__WHAT THIS TASK INVOLVES__
All of the entries below should be copied exactly as they appear.

__LISTED RECORDS__

= Beginning of Section =

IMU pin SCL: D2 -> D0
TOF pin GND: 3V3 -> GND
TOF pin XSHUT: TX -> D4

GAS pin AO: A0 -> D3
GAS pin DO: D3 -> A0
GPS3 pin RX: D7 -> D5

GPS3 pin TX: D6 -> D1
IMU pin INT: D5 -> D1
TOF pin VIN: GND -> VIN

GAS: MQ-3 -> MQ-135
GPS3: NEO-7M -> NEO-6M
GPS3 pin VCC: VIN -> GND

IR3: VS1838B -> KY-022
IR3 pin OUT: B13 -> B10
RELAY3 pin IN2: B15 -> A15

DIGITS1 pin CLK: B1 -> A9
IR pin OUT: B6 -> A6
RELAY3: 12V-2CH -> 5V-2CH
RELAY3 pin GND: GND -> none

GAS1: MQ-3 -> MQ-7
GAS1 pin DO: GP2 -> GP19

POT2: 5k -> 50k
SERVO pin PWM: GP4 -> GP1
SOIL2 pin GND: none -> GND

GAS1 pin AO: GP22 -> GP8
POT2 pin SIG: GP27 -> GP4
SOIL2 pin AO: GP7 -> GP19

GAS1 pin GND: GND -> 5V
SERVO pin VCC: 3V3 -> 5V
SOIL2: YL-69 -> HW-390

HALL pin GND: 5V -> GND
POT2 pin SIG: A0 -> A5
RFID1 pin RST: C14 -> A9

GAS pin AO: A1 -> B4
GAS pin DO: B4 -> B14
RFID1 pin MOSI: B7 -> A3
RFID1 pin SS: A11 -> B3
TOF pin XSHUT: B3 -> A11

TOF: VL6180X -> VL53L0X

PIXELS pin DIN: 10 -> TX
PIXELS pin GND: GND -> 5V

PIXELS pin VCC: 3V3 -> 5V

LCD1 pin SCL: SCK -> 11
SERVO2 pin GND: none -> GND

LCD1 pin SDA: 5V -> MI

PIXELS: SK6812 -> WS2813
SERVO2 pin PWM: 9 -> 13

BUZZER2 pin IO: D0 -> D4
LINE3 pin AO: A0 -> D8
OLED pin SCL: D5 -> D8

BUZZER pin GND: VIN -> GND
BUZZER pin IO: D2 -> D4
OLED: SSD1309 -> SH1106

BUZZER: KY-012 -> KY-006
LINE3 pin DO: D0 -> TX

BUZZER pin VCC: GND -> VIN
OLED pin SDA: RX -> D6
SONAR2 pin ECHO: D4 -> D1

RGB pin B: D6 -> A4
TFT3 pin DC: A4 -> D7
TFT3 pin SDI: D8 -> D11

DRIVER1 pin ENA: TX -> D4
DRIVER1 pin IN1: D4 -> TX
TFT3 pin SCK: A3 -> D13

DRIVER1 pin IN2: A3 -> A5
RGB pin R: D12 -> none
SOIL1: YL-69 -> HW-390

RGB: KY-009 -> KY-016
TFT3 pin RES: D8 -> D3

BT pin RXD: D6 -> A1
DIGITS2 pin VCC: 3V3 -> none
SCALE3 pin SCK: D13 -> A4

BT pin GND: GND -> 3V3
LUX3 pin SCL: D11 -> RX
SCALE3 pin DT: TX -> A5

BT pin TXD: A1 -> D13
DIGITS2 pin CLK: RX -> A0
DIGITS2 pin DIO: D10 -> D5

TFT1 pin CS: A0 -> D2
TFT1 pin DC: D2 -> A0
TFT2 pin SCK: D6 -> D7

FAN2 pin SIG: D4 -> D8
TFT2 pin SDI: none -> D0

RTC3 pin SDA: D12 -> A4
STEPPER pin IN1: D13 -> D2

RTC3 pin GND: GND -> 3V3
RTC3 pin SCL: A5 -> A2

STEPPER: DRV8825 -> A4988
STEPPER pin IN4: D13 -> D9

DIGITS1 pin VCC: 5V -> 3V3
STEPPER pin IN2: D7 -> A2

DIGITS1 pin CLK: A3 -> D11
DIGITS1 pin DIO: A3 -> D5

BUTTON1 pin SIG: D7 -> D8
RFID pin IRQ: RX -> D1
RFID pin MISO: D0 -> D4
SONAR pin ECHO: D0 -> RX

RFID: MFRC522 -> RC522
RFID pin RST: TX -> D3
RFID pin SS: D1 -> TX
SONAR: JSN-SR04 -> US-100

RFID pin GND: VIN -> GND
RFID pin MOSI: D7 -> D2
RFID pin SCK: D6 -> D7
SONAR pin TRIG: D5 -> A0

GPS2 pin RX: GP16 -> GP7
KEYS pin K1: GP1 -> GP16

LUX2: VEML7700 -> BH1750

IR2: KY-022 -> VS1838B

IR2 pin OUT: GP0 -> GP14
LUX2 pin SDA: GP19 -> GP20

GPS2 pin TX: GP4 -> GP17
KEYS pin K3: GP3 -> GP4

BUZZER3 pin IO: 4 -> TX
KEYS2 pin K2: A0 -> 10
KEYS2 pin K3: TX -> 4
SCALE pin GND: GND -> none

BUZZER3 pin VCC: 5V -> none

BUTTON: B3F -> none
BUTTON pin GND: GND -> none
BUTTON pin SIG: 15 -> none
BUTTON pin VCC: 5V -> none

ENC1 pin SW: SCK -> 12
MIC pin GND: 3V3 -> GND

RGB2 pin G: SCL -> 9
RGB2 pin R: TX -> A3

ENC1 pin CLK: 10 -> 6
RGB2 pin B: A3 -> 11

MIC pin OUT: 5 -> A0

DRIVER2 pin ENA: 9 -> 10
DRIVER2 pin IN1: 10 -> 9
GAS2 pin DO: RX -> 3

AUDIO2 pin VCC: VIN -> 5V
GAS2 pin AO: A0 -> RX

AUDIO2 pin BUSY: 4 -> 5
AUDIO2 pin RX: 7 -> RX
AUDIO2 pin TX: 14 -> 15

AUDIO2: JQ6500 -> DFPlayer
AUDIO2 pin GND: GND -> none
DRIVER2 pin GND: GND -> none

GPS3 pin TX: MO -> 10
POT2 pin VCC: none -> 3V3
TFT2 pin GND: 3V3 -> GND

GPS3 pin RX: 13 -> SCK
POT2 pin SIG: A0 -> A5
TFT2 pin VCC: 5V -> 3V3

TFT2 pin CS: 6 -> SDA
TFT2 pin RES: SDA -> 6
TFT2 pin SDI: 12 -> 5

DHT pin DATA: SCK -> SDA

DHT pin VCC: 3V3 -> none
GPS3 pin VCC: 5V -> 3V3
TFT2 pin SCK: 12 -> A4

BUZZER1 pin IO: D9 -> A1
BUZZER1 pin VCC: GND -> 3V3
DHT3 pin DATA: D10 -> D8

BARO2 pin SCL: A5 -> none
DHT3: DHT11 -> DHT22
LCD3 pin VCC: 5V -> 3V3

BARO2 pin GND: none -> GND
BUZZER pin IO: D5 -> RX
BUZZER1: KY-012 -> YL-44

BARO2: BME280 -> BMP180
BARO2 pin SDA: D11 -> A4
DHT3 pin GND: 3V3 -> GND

= End of Section =

__EXERCISE OUTPUT__
IMU pin SCL: D2 -> D0
TOF pin GND: 3V3 -> GND
TOF pin XSHUT: TX -> D4

GAS pin AO: A0 -> D3
GAS pin DO: D3 -> A0
GPS3 pin RX: D7 -> D5

GPS3 pin TX: D6 -> D1
IMU pin INT: D5 -> D1
TOF pin VIN: GND -> VIN

GAS: MQ-3 -> MQ-135
GPS3: NEO-7M -> NEO-6M
GPS3 pin VCC: VIN -> GND

IR3: VS1838B -> KY-022
IR3 pin OUT: B13 -> B10
RELAY3 pin IN2: B15 -> A15

DIGITS1 pin CLK: B1 -> A9
IR pin OUT: B6 -> A6
RELAY3: 12V-2CH -> 5V-2CH
RELAY3 pin GND: GND -> none

GAS1: MQ-3 -> MQ-7
GAS1 pin DO: GP2 -> GP19

POT2: 5k -> 50k
SERVO pin PWM: GP4 -> GP1
SOIL2 pin GND: none -> GND

GAS1 pin AO: GP22 -> GP8
POT2 pin SIG: GP27 -> GP4
SOIL2 pin AO: GP7 -> GP19

GAS1 pin GND: GND -> 5V
SERVO pin VCC: 3V3 -> 5V
SOIL2: YL-69 -> HW-390

HALL pin GND: 5V -> GND
POT2 pin SIG: A0 -> A5
RFID1 pin RST: C14 -> A9

GAS pin AO: A1 -> B4
GAS pin DO: B4 -> B14
RFID1 pin MOSI: B7 -> A3
RFID1 pin SS: A11 -> B3
TOF pin XSHUT: B3 -> A11

TOF: VL6180X -> VL53L0X

PIXELS pin DIN: 10 -> TX
PIXELS pin GND: GND -> 5V

PIXELS pin VCC: 3V3 -> 5V

LCD1 pin SCL: SCK -> 11
SERVO2 pin GND: none -> GND

LCD1 pin SDA: 5V -> MI

PIXELS: SK6812 -> WS2813
SERVO2 pin PWM: 9 -> 13

BUZZER2 pin IO: D0 -> D4
LINE3 pin AO: A0 -> D8
OLED pin SCL: D5 -> D8

BUZZER pin GND: VIN -> GND
BUZZER pin IO: D2 -> D4
OLED: SSD1309 -> SH1106

BUZZER: KY-012 -> KY-006
LINE3 pin DO: D0 -> TX

BUZZER pin VCC: GND -> VIN
OLED pin SDA: RX -> D6
SONAR2 pin ECHO: D4 -> D1

RGB pin B: D6 -> A4
TFT3 pin DC: A4 -> D7
TFT3 pin SDI: D8 -> D11

DRIVER1 pin ENA: TX -> D4
DRIVER1 pin IN1: D4 -> TX
TFT3 pin SCK: A3 -> D13

DRIVER1 pin IN2: A3 -> A5
RGB pin R: D12 -> none
SOIL1: YL-69 -> HW-390

RGB: KY-009 -> KY-016
TFT3 pin RES: D8 -> D3

BT pin RXD: D6 -> A1
DIGITS2 pin VCC: 3V3 -> none
SCALE3 pin SCK: D13 -> A4

BT pin GND: GND -> 3V3
LUX3 pin SCL: D11 -> RX
SCALE3 pin DT: TX -> A5

BT pin TXD: A1 -> D13
DIGITS2 pin CLK: RX -> A0
DIGITS2 pin DIO: D10 -> D5

TFT1 pin CS: A0 -> D2
TFT1 pin DC: D2 -> A0
TFT2 pin SCK: D6 -> D7

FAN2 pin SIG: D4 -> D8
TFT2 pin SDI: none -> D0

RTC3 pin SDA: D12 -> A4
STEPPER pin IN1: D13 -> D2

RTC3 pin GND: GND -> 3V3
RTC3 pin SCL: A5 -> A2

STEPPER: DRV8825 -> A4988
STEPPER pin IN4: D13 -> D9

DIGITS1 pin VCC: 5V -> 3V3
STEPPER pin IN2: D7 -> A2

DIGITS1 pin CLK: A3 -> D11
DIGITS1 pin DIO: A3 -> D5

BUTTON1 pin SIG: D7 -> D8
RFID pin IRQ: RX -> D1
RFID pin MISO: D0 -> D4
SONAR pin ECHO: D0 -> RX

RFID: MFRC522 -> RC522
RFID pin RST: TX -> D3
RFID pin SS: D1 -> TX
SONAR: JSN-SR04 -> US-100

RFID pin GND: VIN -> GND
RFID pin MOSI: D7 -> D2
RFID pin SCK: D6 -> D7
SONAR pin TRIG: D5 -> A0

GPS2 pin RX: GP16 -> GP7
KEYS pin K1: GP1 -> GP16

LUX2: VEML7700 -> BH1750

IR2: KY-022 -> VS1838B

IR2 pin OUT: GP0 -> GP14
LUX2 pin SDA: GP19 -> GP20

GPS2 pin TX: GP4 -> GP17
KEYS pin K3: GP3 -> GP4

BUZZER3 pin IO: 4 -> TX
KEYS2 pin K2: A0 -> 10
KEYS2 pin K3: TX -> 4
SCALE pin GND: GND -> none

BUZZER3 pin VCC: 5V -> none

BUTTON: B3F -> none
BUTTON pin GND: GND -> none
BUTTON pin SIG: 15 -> none
BUTTON pin VCC: 5V -> none

ENC1 pin SW: SCK -> 12
MIC pin GND: 3V3 -> GND

RGB2 pin G: SCL -> 9
RGB2 pin R: TX -> A3

ENC1 pin CLK: 10 -> 6
RGB2 pin B: A3 -> 11

MIC pin OUT: 5 -> A0

DRIVER2 pin ENA: 9 -> 10
DRIVER2 pin IN1: 10 -> 9
GAS2 pin DO: RX -> 3

AUDIO2 pin VCC: VIN -> 5V
GAS2 pin AO: A0 -> RX

AUDIO2 pin BUSY: 4 -> 5
AUDIO2 pin RX: 7 -> RX
AUDIO2 pin TX: 14 -> 15

AUDIO2: JQ6500 -> DFPlayer
AUDIO2 pin GND: GND -> none
DRIVER2 pin GND: GND -> none

GPS3 pin TX: MO -> 10
POT2 pin VCC: none -> 3V3
TFT2 pin GND: 3V3 -> GND

GPS3 pin RX: 13 -> SCK
POT2 pin SIG: A0 -> A5
TFT2 pin VCC: 5V -> 3V3

TFT2 pin CS: 6 -> SDA
TFT2 pin RES: SDA -> 6
TFT2 pin SDI: 12 -> 5

DHT pin DATA: SCK -> SDA

DHT pin VCC: 3V3 -> none
GPS3 pin VCC: 5V -> 3V3
TFT2 pin SCK: 12 -> A4

BUZZER1 pin IO: D9 -> A1
BUZZER1 pin VCC: GND -> 3V3
DHT3 pin DATA: D10 -> D8

BARO2 pin SCL: A5 -> none
DHT3: DHT11 -> DHT22
LCD3 pin VCC: 5V -> 3V3

BARO2 pin GND: none -> GND
BUZZER pin IO: D5 -> RX
BUZZER1: KY-012 -> YL-44

BARO2: BME280 -> BMP180
BARO2 pin SDA: D11 -> A4
DHT3 pin GND: 3V3 -> GND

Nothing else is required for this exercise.